TASK DESCRIPTION — Return each line of the records below that contains the word "blue".

STORED DATA —
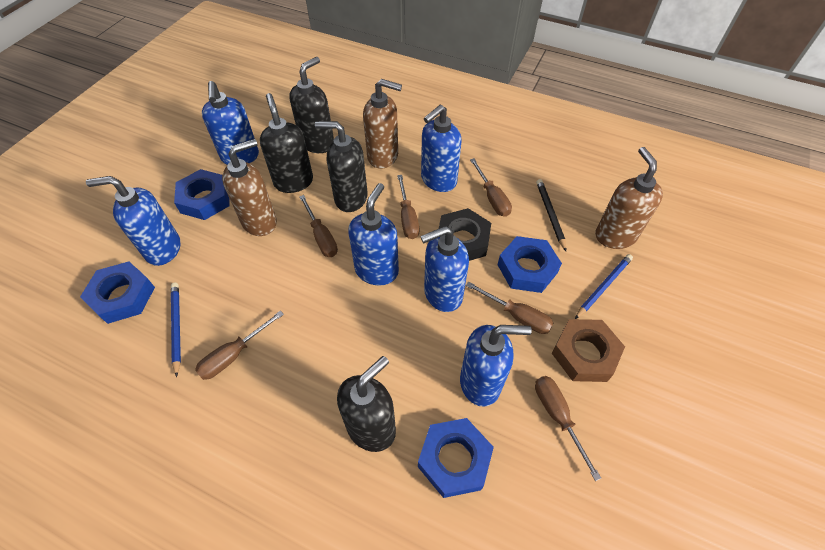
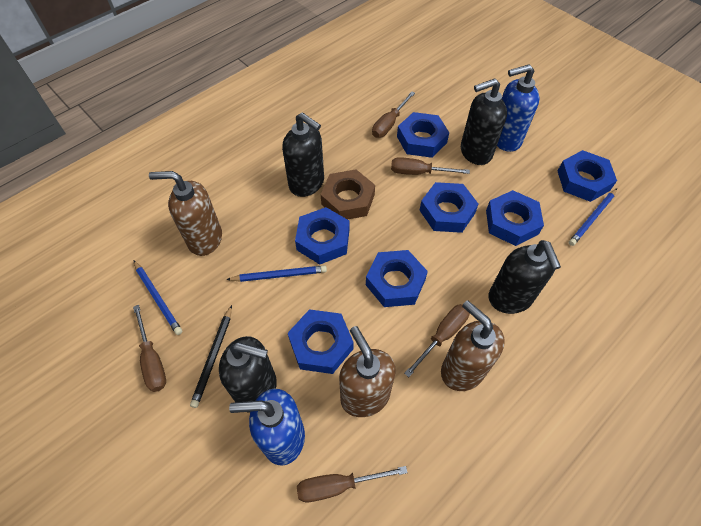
black nut: 1 -> 0
blue nut: 4 -> 7
blue pencil: 2 -> 3
blue soap dispenser: 6 -> 2
brown screwdriver: 6 -> 5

RESULT FOR THIS TASK —
blue nut: 4 -> 7
blue pencil: 2 -> 3
blue soap dispenser: 6 -> 2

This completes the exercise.